Start of DATASET EXTRACT

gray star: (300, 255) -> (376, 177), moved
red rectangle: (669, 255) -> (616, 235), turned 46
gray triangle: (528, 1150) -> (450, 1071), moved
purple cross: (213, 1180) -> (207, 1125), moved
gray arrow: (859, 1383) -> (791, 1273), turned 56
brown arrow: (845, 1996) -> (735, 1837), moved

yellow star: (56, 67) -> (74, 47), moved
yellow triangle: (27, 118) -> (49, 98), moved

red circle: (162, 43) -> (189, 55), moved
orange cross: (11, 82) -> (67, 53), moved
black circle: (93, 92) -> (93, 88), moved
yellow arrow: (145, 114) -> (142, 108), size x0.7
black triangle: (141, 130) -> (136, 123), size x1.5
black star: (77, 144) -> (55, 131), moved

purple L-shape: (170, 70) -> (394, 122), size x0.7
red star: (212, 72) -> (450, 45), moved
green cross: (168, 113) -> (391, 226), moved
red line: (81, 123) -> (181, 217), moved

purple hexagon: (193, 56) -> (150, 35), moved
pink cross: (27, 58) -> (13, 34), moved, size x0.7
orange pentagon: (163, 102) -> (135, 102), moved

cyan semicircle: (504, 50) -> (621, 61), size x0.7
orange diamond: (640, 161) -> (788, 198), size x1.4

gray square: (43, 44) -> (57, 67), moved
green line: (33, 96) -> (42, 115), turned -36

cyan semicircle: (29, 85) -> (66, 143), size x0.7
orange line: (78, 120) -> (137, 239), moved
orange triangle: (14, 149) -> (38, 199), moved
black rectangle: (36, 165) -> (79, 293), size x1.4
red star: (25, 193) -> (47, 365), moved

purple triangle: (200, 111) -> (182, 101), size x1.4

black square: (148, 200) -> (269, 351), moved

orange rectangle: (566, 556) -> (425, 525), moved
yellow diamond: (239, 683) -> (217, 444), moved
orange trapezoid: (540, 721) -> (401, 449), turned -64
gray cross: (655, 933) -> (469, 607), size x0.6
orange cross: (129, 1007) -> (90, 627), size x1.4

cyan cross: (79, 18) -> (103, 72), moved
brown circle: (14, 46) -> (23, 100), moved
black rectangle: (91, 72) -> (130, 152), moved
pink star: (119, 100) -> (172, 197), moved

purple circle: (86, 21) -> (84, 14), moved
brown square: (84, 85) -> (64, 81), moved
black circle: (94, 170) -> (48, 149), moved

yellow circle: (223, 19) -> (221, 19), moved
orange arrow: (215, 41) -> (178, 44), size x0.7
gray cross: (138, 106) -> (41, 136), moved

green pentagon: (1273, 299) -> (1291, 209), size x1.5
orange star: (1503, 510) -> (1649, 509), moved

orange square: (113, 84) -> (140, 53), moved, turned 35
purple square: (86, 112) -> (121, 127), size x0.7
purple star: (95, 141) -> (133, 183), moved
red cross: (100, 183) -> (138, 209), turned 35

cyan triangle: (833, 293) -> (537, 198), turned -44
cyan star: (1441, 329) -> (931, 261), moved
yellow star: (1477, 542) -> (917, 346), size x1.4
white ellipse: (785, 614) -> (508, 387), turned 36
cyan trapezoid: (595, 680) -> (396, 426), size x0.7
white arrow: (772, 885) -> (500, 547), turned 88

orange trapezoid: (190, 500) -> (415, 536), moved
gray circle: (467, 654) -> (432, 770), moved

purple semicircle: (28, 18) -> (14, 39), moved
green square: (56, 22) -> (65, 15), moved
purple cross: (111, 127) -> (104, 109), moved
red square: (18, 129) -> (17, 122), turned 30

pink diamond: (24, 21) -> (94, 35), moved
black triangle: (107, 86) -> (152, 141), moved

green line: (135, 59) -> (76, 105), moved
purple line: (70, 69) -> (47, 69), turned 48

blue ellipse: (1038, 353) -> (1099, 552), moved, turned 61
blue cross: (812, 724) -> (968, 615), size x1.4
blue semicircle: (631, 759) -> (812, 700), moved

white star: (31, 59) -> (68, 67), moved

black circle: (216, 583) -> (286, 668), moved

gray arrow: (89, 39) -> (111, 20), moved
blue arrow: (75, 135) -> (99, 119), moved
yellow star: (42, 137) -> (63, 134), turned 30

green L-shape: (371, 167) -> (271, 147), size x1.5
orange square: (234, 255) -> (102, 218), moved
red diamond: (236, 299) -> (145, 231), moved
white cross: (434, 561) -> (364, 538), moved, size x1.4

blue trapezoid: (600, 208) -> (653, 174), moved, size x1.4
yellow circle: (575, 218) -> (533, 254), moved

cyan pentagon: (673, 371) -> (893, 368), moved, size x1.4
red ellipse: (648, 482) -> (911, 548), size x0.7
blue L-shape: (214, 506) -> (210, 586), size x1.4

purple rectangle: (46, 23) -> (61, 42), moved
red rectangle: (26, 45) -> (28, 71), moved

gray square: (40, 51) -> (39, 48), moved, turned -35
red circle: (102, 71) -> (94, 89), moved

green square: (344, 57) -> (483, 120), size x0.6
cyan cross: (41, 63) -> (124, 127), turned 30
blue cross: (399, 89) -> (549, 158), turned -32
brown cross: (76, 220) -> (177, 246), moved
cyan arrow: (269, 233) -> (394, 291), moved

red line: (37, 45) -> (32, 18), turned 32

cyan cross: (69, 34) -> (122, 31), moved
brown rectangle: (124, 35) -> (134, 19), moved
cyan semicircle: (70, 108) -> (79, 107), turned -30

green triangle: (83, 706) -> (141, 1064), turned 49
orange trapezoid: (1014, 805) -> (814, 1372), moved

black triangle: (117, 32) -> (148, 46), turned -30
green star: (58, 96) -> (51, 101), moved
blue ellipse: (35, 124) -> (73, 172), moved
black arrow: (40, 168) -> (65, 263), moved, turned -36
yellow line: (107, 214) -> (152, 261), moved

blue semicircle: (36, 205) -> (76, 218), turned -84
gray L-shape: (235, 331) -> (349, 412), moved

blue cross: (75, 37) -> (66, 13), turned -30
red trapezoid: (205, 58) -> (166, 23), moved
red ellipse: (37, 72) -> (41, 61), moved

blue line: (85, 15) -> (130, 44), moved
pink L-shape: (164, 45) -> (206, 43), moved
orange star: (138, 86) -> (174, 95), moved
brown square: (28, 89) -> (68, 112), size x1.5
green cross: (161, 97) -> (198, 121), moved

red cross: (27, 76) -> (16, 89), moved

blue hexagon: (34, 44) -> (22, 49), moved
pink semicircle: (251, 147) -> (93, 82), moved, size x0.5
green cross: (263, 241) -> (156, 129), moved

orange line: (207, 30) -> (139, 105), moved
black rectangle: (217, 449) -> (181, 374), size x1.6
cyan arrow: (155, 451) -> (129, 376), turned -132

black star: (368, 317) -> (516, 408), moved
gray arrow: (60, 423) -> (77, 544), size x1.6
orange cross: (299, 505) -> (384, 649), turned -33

End of DATASET EXTRACT

DIRECTIONS FOR THIS TASK: Your task is to repeat the entries exactly.

ANSWER TO THE PROBLEM:
gray star: (300, 255) -> (376, 177), moved
red rectangle: (669, 255) -> (616, 235), turned 46
gray triangle: (528, 1150) -> (450, 1071), moved
purple cross: (213, 1180) -> (207, 1125), moved
gray arrow: (859, 1383) -> (791, 1273), turned 56
brown arrow: (845, 1996) -> (735, 1837), moved

yellow star: (56, 67) -> (74, 47), moved
yellow triangle: (27, 118) -> (49, 98), moved

red circle: (162, 43) -> (189, 55), moved
orange cross: (11, 82) -> (67, 53), moved
black circle: (93, 92) -> (93, 88), moved
yellow arrow: (145, 114) -> (142, 108), size x0.7
black triangle: (141, 130) -> (136, 123), size x1.5
black star: (77, 144) -> (55, 131), moved

purple L-shape: (170, 70) -> (394, 122), size x0.7
red star: (212, 72) -> (450, 45), moved
green cross: (168, 113) -> (391, 226), moved
red line: (81, 123) -> (181, 217), moved

purple hexagon: (193, 56) -> (150, 35), moved
pink cross: (27, 58) -> (13, 34), moved, size x0.7
orange pentagon: (163, 102) -> (135, 102), moved

cyan semicircle: (504, 50) -> (621, 61), size x0.7
orange diamond: (640, 161) -> (788, 198), size x1.4

gray square: (43, 44) -> (57, 67), moved
green line: (33, 96) -> (42, 115), turned -36

cyan semicircle: (29, 85) -> (66, 143), size x0.7
orange line: (78, 120) -> (137, 239), moved
orange triangle: (14, 149) -> (38, 199), moved
black rectangle: (36, 165) -> (79, 293), size x1.4
red star: (25, 193) -> (47, 365), moved

purple triangle: (200, 111) -> (182, 101), size x1.4

black square: (148, 200) -> (269, 351), moved

orange rectangle: (566, 556) -> (425, 525), moved
yellow diamond: (239, 683) -> (217, 444), moved
orange trapezoid: (540, 721) -> (401, 449), turned -64
gray cross: (655, 933) -> (469, 607), size x0.6
orange cross: (129, 1007) -> (90, 627), size x1.4

cyan cross: (79, 18) -> (103, 72), moved
brown circle: (14, 46) -> (23, 100), moved
black rectangle: (91, 72) -> (130, 152), moved
pink star: (119, 100) -> (172, 197), moved

purple circle: (86, 21) -> (84, 14), moved
brown square: (84, 85) -> (64, 81), moved
black circle: (94, 170) -> (48, 149), moved

yellow circle: (223, 19) -> (221, 19), moved
orange arrow: (215, 41) -> (178, 44), size x0.7
gray cross: (138, 106) -> (41, 136), moved

green pentagon: (1273, 299) -> (1291, 209), size x1.5
orange star: (1503, 510) -> (1649, 509), moved

orange square: (113, 84) -> (140, 53), moved, turned 35
purple square: (86, 112) -> (121, 127), size x0.7
purple star: (95, 141) -> (133, 183), moved
red cross: (100, 183) -> (138, 209), turned 35

cyan triangle: (833, 293) -> (537, 198), turned -44
cyan star: (1441, 329) -> (931, 261), moved
yellow star: (1477, 542) -> (917, 346), size x1.4
white ellipse: (785, 614) -> (508, 387), turned 36
cyan trapezoid: (595, 680) -> (396, 426), size x0.7
white arrow: (772, 885) -> (500, 547), turned 88

orange trapezoid: (190, 500) -> (415, 536), moved
gray circle: (467, 654) -> (432, 770), moved

purple semicircle: (28, 18) -> (14, 39), moved
green square: (56, 22) -> (65, 15), moved
purple cross: (111, 127) -> (104, 109), moved
red square: (18, 129) -> (17, 122), turned 30

pink diamond: (24, 21) -> (94, 35), moved
black triangle: (107, 86) -> (152, 141), moved

green line: (135, 59) -> (76, 105), moved
purple line: (70, 69) -> (47, 69), turned 48

blue ellipse: (1038, 353) -> (1099, 552), moved, turned 61
blue cross: (812, 724) -> (968, 615), size x1.4
blue semicircle: (631, 759) -> (812, 700), moved

white star: (31, 59) -> (68, 67), moved

black circle: (216, 583) -> (286, 668), moved

gray arrow: (89, 39) -> (111, 20), moved
blue arrow: (75, 135) -> (99, 119), moved
yellow star: (42, 137) -> (63, 134), turned 30

green L-shape: (371, 167) -> (271, 147), size x1.5
orange square: (234, 255) -> (102, 218), moved
red diamond: (236, 299) -> (145, 231), moved
white cross: (434, 561) -> (364, 538), moved, size x1.4

blue trapezoid: (600, 208) -> (653, 174), moved, size x1.4
yellow circle: (575, 218) -> (533, 254), moved

cyan pentagon: (673, 371) -> (893, 368), moved, size x1.4
red ellipse: (648, 482) -> (911, 548), size x0.7
blue L-shape: (214, 506) -> (210, 586), size x1.4

purple rectangle: (46, 23) -> (61, 42), moved
red rectangle: (26, 45) -> (28, 71), moved

gray square: (40, 51) -> (39, 48), moved, turned -35
red circle: (102, 71) -> (94, 89), moved

green square: (344, 57) -> (483, 120), size x0.6
cyan cross: (41, 63) -> (124, 127), turned 30
blue cross: (399, 89) -> (549, 158), turned -32
brown cross: (76, 220) -> (177, 246), moved
cyan arrow: (269, 233) -> (394, 291), moved

red line: (37, 45) -> (32, 18), turned 32

cyan cross: (69, 34) -> (122, 31), moved
brown rectangle: (124, 35) -> (134, 19), moved
cyan semicircle: (70, 108) -> (79, 107), turned -30

green triangle: (83, 706) -> (141, 1064), turned 49
orange trapezoid: (1014, 805) -> (814, 1372), moved

black triangle: (117, 32) -> (148, 46), turned -30
green star: (58, 96) -> (51, 101), moved
blue ellipse: (35, 124) -> (73, 172), moved
black arrow: (40, 168) -> (65, 263), moved, turned -36
yellow line: (107, 214) -> (152, 261), moved

blue semicircle: (36, 205) -> (76, 218), turned -84
gray L-shape: (235, 331) -> (349, 412), moved

blue cross: (75, 37) -> (66, 13), turned -30
red trapezoid: (205, 58) -> (166, 23), moved
red ellipse: (37, 72) -> (41, 61), moved

blue line: (85, 15) -> (130, 44), moved
pink L-shape: (164, 45) -> (206, 43), moved
orange star: (138, 86) -> (174, 95), moved
brown square: (28, 89) -> (68, 112), size x1.5
green cross: (161, 97) -> (198, 121), moved

red cross: (27, 76) -> (16, 89), moved

blue hexagon: (34, 44) -> (22, 49), moved
pink semicircle: (251, 147) -> (93, 82), moved, size x0.5
green cross: (263, 241) -> (156, 129), moved

orange line: (207, 30) -> (139, 105), moved
black rectangle: (217, 449) -> (181, 374), size x1.6
cyan arrow: (155, 451) -> (129, 376), turned -132

black star: (368, 317) -> (516, 408), moved
gray arrow: (60, 423) -> (77, 544), size x1.6
orange cross: (299, 505) -> (384, 649), turned -33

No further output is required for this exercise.